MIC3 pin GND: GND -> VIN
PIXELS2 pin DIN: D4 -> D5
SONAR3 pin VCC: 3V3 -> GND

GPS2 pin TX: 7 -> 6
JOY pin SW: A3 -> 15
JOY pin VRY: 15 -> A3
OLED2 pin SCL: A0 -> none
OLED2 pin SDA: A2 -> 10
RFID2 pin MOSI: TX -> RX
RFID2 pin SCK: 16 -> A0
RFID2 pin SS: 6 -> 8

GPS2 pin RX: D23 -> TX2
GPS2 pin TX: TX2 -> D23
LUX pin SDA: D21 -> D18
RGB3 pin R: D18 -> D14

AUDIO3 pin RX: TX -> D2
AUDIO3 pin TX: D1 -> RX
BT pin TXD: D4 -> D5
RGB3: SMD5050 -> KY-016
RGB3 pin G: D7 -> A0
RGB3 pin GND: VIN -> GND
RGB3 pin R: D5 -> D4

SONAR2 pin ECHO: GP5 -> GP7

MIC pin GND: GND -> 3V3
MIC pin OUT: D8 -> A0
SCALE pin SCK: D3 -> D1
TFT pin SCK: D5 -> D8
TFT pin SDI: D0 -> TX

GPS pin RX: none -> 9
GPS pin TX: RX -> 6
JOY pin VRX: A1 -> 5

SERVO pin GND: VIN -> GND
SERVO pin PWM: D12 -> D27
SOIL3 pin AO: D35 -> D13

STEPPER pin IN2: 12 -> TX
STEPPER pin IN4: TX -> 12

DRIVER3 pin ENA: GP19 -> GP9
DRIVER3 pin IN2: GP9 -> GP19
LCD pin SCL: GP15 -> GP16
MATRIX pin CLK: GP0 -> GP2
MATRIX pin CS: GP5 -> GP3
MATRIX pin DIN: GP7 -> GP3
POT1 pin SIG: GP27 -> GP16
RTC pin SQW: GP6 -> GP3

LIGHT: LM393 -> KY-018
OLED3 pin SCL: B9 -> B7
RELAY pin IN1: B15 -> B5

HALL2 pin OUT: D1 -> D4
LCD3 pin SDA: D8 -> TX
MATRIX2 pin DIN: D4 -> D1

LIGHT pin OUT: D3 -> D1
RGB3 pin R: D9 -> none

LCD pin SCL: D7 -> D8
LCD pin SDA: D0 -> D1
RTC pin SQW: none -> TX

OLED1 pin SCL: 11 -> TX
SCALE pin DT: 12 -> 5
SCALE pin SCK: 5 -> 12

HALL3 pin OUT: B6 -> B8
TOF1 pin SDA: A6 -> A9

○ ○ ○ ○

• [Description of the task]: Exact output of every entry is required.

• [Result below]:
MIC3 pin GND: GND -> VIN
PIXELS2 pin DIN: D4 -> D5
SONAR3 pin VCC: 3V3 -> GND

GPS2 pin TX: 7 -> 6
JOY pin SW: A3 -> 15
JOY pin VRY: 15 -> A3
OLED2 pin SCL: A0 -> none
OLED2 pin SDA: A2 -> 10
RFID2 pin MOSI: TX -> RX
RFID2 pin SCK: 16 -> A0
RFID2 pin SS: 6 -> 8

GPS2 pin RX: D23 -> TX2
GPS2 pin TX: TX2 -> D23
LUX pin SDA: D21 -> D18
RGB3 pin R: D18 -> D14

AUDIO3 pin RX: TX -> D2
AUDIO3 pin TX: D1 -> RX
BT pin TXD: D4 -> D5
RGB3: SMD5050 -> KY-016
RGB3 pin G: D7 -> A0
RGB3 pin GND: VIN -> GND
RGB3 pin R: D5 -> D4

SONAR2 pin ECHO: GP5 -> GP7

MIC pin GND: GND -> 3V3
MIC pin OUT: D8 -> A0
SCALE pin SCK: D3 -> D1
TFT pin SCK: D5 -> D8
TFT pin SDI: D0 -> TX

GPS pin RX: none -> 9
GPS pin TX: RX -> 6
JOY pin VRX: A1 -> 5

SERVO pin GND: VIN -> GND
SERVO pin PWM: D12 -> D27
SOIL3 pin AO: D35 -> D13

STEPPER pin IN2: 12 -> TX
STEPPER pin IN4: TX -> 12

DRIVER3 pin ENA: GP19 -> GP9
DRIVER3 pin IN2: GP9 -> GP19
LCD pin SCL: GP15 -> GP16
MATRIX pin CLK: GP0 -> GP2
MATRIX pin CS: GP5 -> GP3
MATRIX pin DIN: GP7 -> GP3
POT1 pin SIG: GP27 -> GP16
RTC pin SQW: GP6 -> GP3

LIGHT: LM393 -> KY-018
OLED3 pin SCL: B9 -> B7
RELAY pin IN1: B15 -> B5

HALL2 pin OUT: D1 -> D4
LCD3 pin SDA: D8 -> TX
MATRIX2 pin DIN: D4 -> D1

LIGHT pin OUT: D3 -> D1
RGB3 pin R: D9 -> none

LCD pin SCL: D7 -> D8
LCD pin SDA: D0 -> D1
RTC pin SQW: none -> TX

OLED1 pin SCL: 11 -> TX
SCALE pin DT: 12 -> 5
SCALE pin SCK: 5 -> 12

HALL3 pin OUT: B6 -> B8
TOF1 pin SDA: A6 -> A9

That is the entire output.